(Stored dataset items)
§ §

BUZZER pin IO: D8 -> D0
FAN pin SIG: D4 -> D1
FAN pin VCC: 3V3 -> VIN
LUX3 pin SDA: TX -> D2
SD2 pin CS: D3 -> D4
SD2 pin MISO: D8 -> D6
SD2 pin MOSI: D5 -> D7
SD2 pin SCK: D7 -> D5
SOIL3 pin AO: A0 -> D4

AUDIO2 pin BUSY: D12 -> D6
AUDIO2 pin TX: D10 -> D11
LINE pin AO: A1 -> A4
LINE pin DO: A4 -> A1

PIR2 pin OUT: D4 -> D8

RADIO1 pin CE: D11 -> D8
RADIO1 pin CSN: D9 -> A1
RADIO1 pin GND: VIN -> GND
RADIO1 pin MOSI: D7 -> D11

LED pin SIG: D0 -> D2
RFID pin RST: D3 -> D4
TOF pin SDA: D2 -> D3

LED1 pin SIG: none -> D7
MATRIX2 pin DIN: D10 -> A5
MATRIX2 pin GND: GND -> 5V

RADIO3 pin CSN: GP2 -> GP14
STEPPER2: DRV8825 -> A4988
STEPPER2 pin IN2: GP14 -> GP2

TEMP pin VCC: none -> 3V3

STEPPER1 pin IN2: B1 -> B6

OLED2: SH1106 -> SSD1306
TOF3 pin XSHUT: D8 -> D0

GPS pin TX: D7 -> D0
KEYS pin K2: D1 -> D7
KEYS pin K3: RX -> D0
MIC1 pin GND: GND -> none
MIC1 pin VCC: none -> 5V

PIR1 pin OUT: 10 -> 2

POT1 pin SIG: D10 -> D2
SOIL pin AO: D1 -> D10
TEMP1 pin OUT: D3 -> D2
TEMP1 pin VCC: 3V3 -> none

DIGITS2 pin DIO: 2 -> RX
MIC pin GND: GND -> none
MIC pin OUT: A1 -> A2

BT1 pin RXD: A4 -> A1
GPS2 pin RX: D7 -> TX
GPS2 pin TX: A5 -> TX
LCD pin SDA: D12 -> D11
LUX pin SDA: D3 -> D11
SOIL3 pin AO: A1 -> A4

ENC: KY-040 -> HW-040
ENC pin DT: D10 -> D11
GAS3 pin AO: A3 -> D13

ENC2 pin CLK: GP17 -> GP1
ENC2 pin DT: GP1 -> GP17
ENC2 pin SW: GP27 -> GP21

§ §

TASK BRIEF
Starting from the first line of the records above, retype each line exactly up to and including the one that contains "AUDIO2 pin TX: D10 -> D11", and nothing more.

EXERCISE ANSWER
BUZZER pin IO: D8 -> D0
FAN pin SIG: D4 -> D1
FAN pin VCC: 3V3 -> VIN
LUX3 pin SDA: TX -> D2
SD2 pin CS: D3 -> D4
SD2 pin MISO: D8 -> D6
SD2 pin MOSI: D5 -> D7
SD2 pin SCK: D7 -> D5
SOIL3 pin AO: A0 -> D4

AUDIO2 pin BUSY: D12 -> D6
AUDIO2 pin TX: D10 -> D11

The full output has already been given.